Version comparison data:
::::
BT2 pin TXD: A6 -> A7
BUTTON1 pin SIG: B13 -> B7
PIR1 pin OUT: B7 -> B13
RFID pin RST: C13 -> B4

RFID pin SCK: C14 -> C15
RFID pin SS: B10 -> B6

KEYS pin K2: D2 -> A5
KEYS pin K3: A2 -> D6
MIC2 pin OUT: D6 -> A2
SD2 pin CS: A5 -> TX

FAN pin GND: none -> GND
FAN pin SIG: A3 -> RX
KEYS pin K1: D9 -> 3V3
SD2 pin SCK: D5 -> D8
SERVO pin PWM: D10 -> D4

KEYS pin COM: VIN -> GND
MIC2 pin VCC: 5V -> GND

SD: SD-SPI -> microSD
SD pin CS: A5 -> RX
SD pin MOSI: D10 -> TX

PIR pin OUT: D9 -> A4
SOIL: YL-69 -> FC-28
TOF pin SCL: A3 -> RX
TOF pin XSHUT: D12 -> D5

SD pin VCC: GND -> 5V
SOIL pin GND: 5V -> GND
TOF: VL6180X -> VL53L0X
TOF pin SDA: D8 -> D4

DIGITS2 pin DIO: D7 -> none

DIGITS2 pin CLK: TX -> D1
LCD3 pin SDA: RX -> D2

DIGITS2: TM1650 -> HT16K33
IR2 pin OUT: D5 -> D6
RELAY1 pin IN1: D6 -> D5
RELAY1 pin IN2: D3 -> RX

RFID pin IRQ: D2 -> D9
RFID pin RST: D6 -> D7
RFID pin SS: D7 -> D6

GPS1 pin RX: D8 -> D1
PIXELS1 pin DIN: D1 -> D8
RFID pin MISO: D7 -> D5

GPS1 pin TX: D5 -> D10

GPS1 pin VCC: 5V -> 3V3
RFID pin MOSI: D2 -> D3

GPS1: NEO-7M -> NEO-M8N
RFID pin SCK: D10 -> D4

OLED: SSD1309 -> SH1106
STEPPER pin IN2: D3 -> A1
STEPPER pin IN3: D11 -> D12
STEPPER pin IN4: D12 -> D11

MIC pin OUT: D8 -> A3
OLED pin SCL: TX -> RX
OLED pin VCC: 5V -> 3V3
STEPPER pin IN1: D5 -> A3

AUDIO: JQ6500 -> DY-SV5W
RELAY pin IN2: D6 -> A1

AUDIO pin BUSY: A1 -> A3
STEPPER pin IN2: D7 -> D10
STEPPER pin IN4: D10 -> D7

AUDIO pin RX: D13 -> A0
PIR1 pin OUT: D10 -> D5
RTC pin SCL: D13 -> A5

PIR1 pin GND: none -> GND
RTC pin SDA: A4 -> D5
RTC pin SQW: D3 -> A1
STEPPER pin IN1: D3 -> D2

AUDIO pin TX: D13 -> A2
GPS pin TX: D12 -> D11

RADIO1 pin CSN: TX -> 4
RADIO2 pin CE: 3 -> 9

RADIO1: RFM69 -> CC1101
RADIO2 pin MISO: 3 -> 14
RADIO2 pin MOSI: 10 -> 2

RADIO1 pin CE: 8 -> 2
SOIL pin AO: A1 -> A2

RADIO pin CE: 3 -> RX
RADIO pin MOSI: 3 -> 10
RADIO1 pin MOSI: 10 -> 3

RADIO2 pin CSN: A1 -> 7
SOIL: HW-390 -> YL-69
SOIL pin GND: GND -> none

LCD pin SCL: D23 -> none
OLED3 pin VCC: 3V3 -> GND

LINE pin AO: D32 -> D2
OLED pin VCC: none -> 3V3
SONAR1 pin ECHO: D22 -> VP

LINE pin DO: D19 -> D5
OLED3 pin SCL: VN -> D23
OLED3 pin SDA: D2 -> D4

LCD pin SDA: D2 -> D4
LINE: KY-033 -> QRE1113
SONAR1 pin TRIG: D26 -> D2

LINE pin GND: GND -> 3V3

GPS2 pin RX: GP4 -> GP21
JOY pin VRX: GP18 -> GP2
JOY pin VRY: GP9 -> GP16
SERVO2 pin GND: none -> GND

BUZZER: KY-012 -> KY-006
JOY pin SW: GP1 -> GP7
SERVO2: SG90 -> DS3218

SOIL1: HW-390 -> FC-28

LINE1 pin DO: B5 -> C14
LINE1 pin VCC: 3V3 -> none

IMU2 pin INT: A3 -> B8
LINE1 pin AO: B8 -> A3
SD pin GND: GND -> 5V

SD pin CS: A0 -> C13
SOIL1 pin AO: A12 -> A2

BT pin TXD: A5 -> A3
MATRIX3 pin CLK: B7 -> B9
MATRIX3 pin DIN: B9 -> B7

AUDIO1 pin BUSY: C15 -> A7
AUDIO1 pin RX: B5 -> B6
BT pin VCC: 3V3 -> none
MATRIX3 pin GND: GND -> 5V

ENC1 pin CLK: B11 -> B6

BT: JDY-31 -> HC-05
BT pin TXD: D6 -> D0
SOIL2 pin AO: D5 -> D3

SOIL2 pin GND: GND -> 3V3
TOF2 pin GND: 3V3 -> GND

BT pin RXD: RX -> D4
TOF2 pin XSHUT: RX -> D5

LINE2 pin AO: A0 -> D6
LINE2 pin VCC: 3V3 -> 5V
::::
WHAT THE TASK REQUIRES = All lines in the data above from the one with "MIC2 pin OUT: D6 -> A2" through the one with "TOF: VL6180X -> VL53L0X" must be repeated exactly, and no others.

SOLUTION =
MIC2 pin OUT: D6 -> A2
SD2 pin CS: A5 -> TX

FAN pin GND: none -> GND
FAN pin SIG: A3 -> RX
KEYS pin K1: D9 -> 3V3
SD2 pin SCK: D5 -> D8
SERVO pin PWM: D10 -> D4

KEYS pin COM: VIN -> GND
MIC2 pin VCC: 5V -> GND

SD: SD-SPI -> microSD
SD pin CS: A5 -> RX
SD pin MOSI: D10 -> TX

PIR pin OUT: D9 -> A4
SOIL: YL-69 -> FC-28
TOF pin SCL: A3 -> RX
TOF pin XSHUT: D12 -> D5

SD pin VCC: GND -> 5V
SOIL pin GND: 5V -> GND
TOF: VL6180X -> VL53L0X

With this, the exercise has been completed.